── Exercise inputs

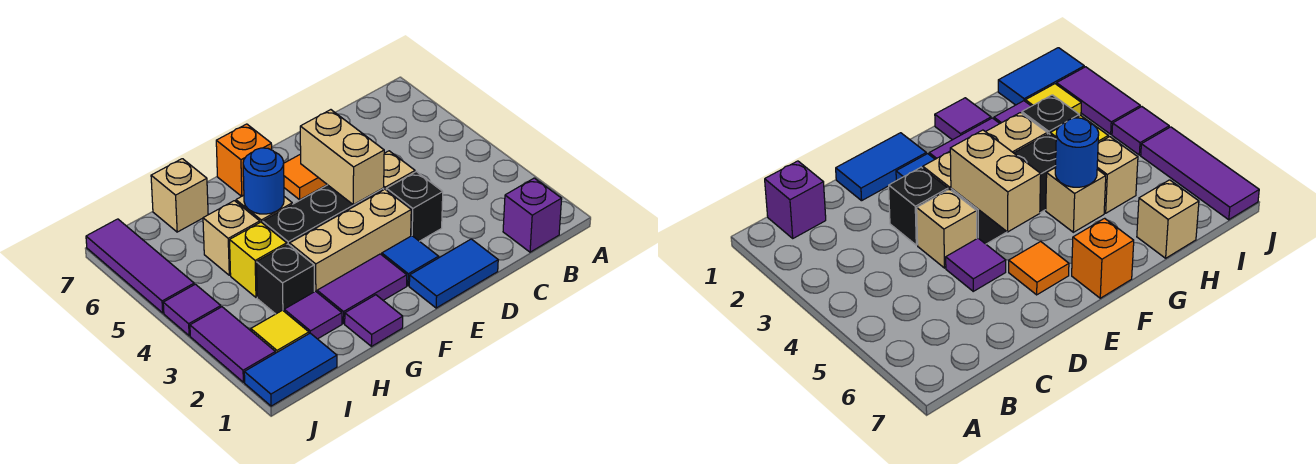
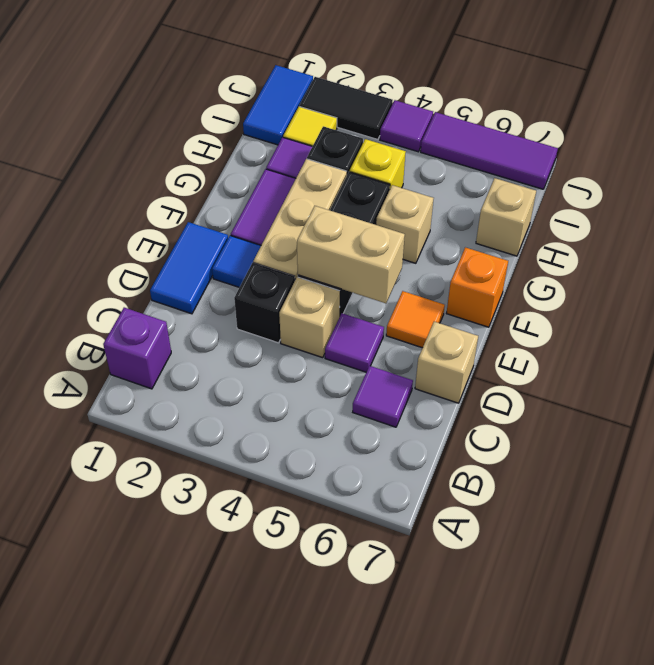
purple tile G1 level 1 -> purple tile C6 level 1
blue round brick G5 level 2 -> none
tan brick H5 level 1 -> tan brick D7 level 1
purple tile J2:J3 level 1 -> black tile J2:J3 level 1

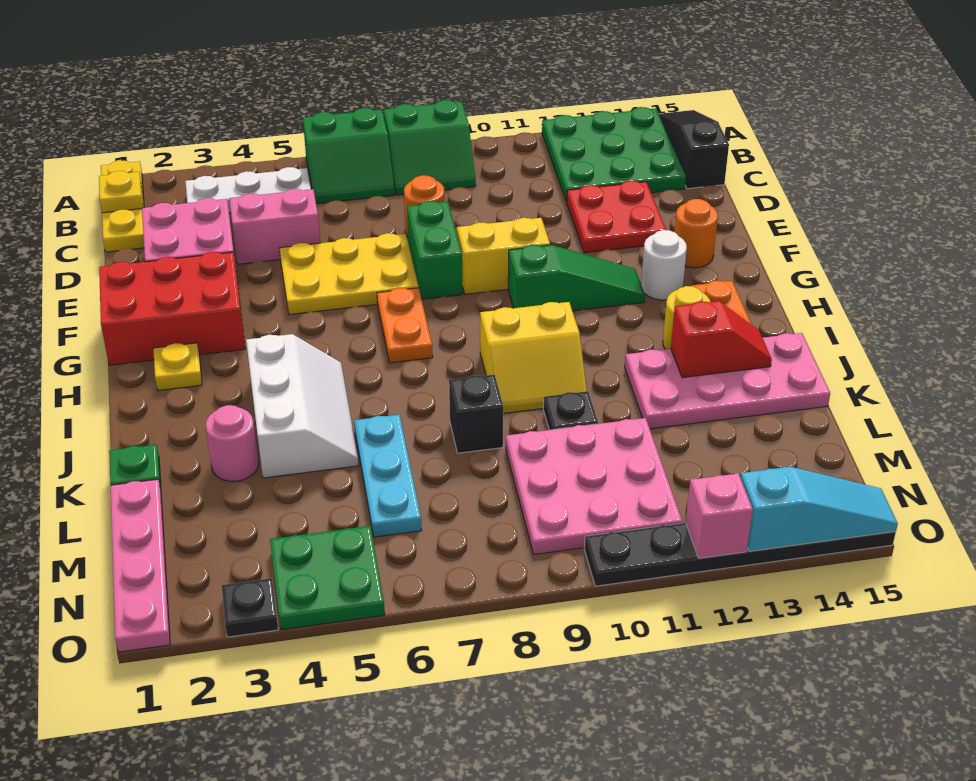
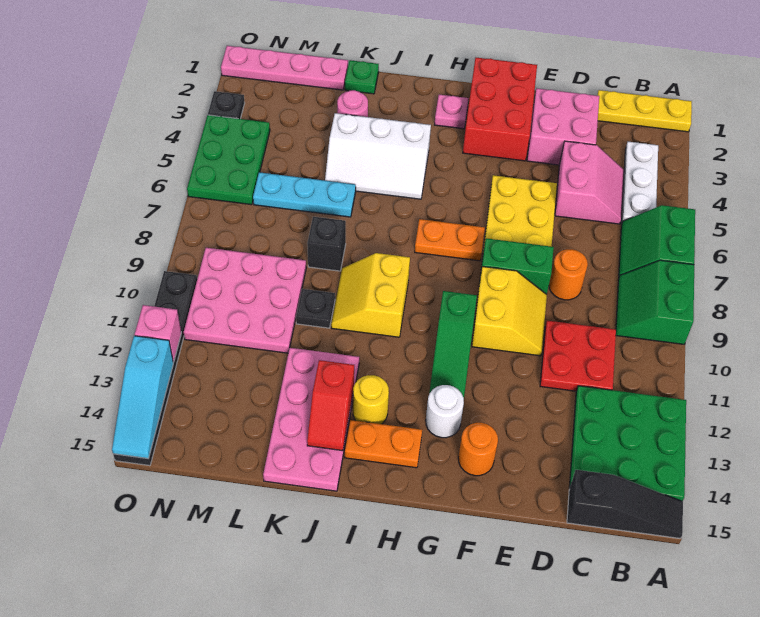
yellow plate B1 level 2 -> none
red plate D12:E13 level 1 -> red plate C10:D11 level 1
yellow plate H2 level 1 -> pink plate H2 level 1
green plate N4:O5 level 1 -> green plate N4:O6 level 1

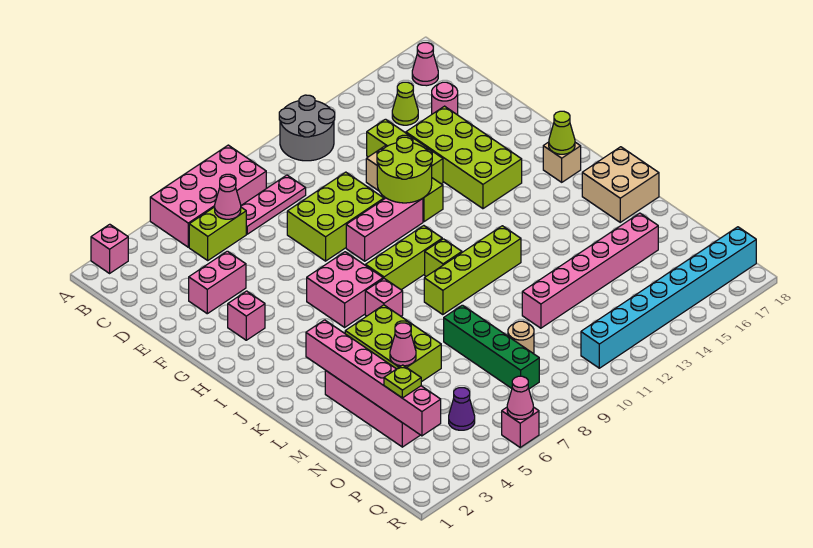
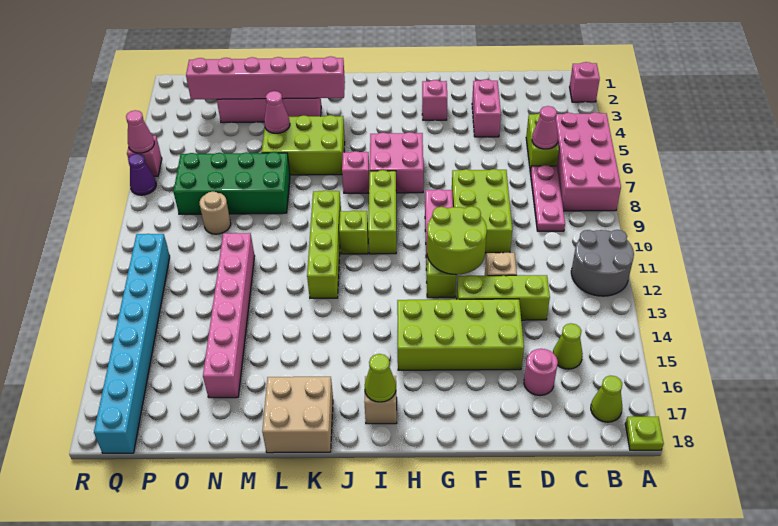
pink cone B17 level 1 -> lime cone B17 level 1
green brick M8:P8 level 1 -> green brick M7:P8 level 1
lime plate O3 level 3 -> lime plate A18 level 1
purple cone P5 level 1 -> purple cone R7 level 1

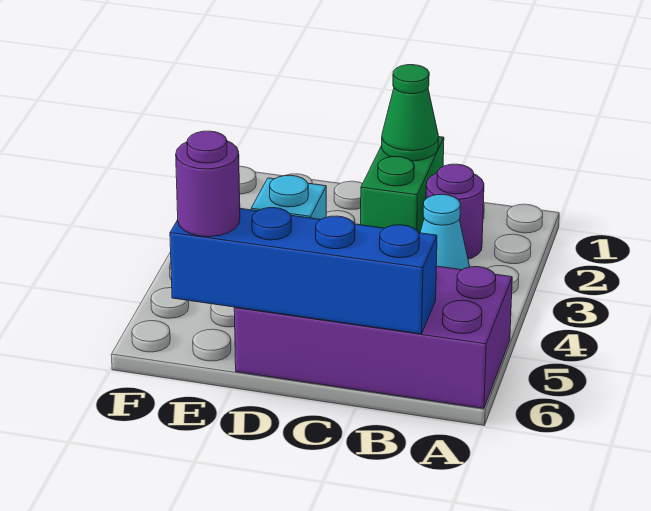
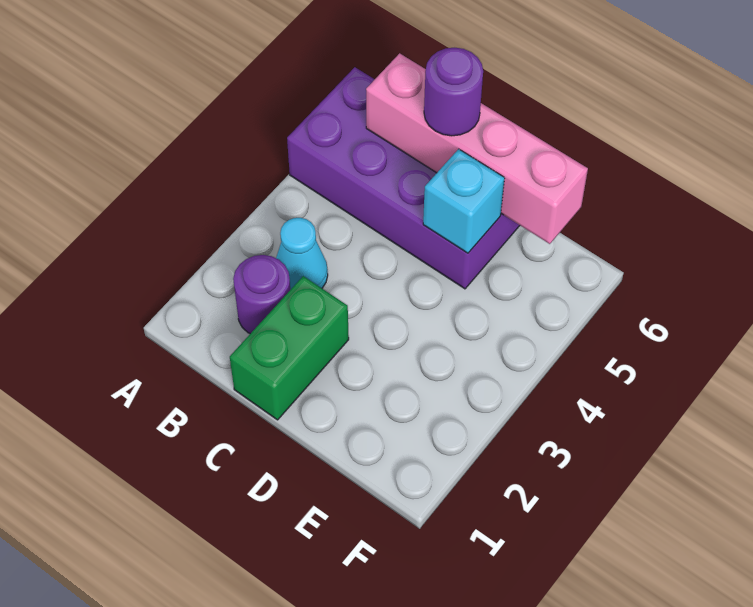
blue brick B6:E6 level 2 -> pink brick B6:E6 level 2
green cone C1 level 2 -> none
purple round brick E6 level 3 -> purple round brick C6 level 3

────

From the material above, report how many lines contain the word "brick", giving only the number.

5